→ **Work to complete**
For this listing, the lines between the one holding "(315, 373) = (371, 144): orange" and the one holding "(708, 245) = (351, 553): turquoise", inclusive, must be set down exactly.

→ **Data listing**

##########

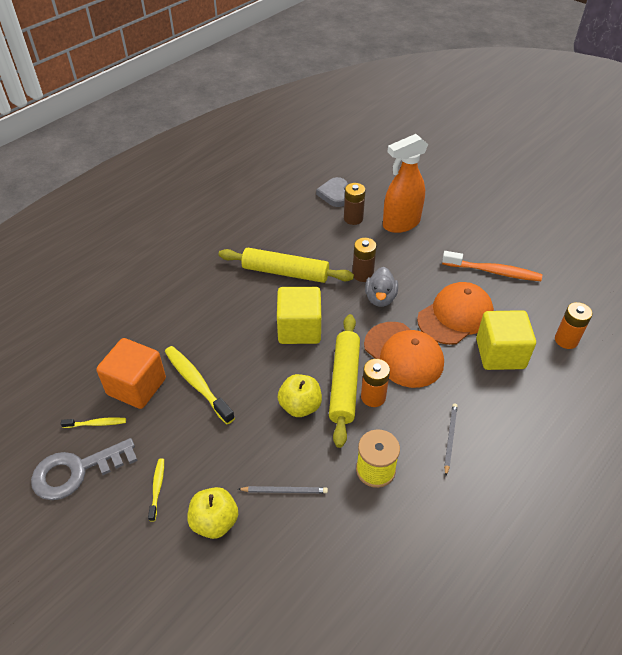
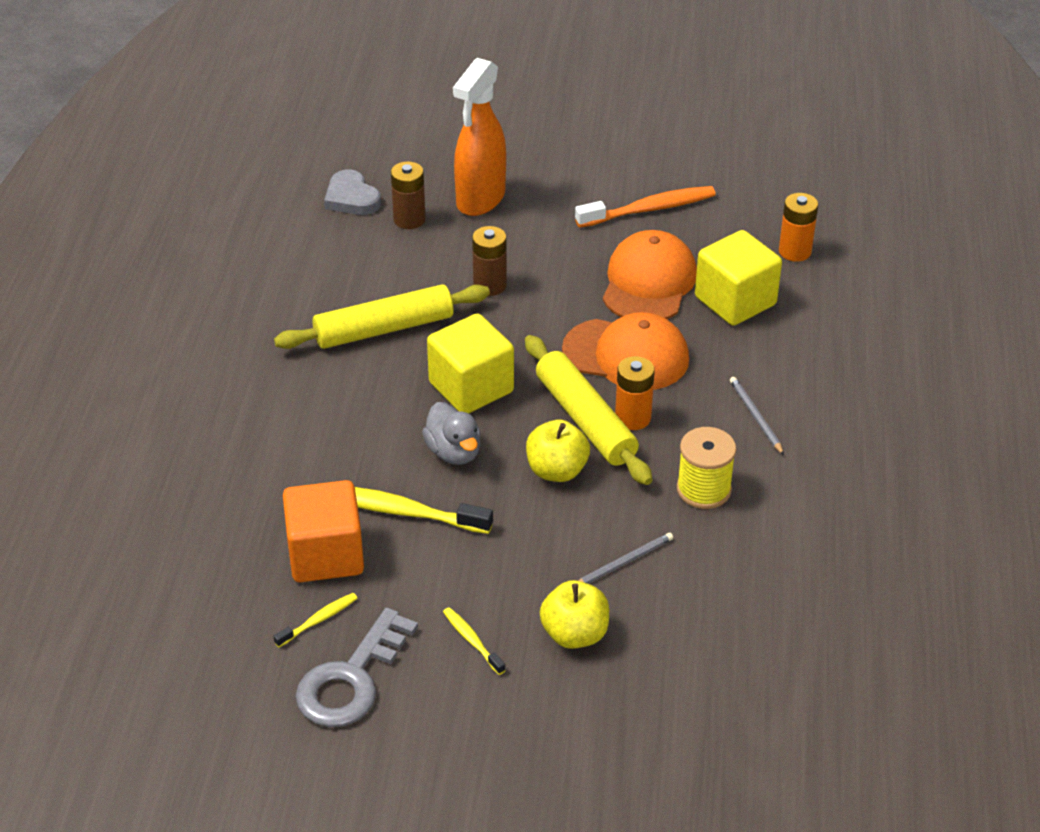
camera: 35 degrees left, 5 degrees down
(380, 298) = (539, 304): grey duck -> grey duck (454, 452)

##########

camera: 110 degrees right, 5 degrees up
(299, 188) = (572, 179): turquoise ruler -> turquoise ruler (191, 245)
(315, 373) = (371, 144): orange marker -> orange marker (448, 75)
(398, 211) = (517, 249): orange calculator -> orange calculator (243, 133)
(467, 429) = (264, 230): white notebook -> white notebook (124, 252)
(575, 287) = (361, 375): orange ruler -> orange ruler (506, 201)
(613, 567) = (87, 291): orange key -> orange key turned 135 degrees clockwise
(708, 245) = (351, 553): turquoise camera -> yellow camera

##########

→ **Solution for this exercise**
(315, 373) = (371, 144): orange marker -> orange marker (448, 75)
(398, 211) = (517, 249): orange calculator -> orange calculator (243, 133)
(467, 429) = (264, 230): white notebook -> white notebook (124, 252)
(575, 287) = (361, 375): orange ruler -> orange ruler (506, 201)
(613, 567) = (87, 291): orange key -> orange key turned 135 degrees clockwise
(708, 245) = (351, 553): turquoise camera -> yellow camera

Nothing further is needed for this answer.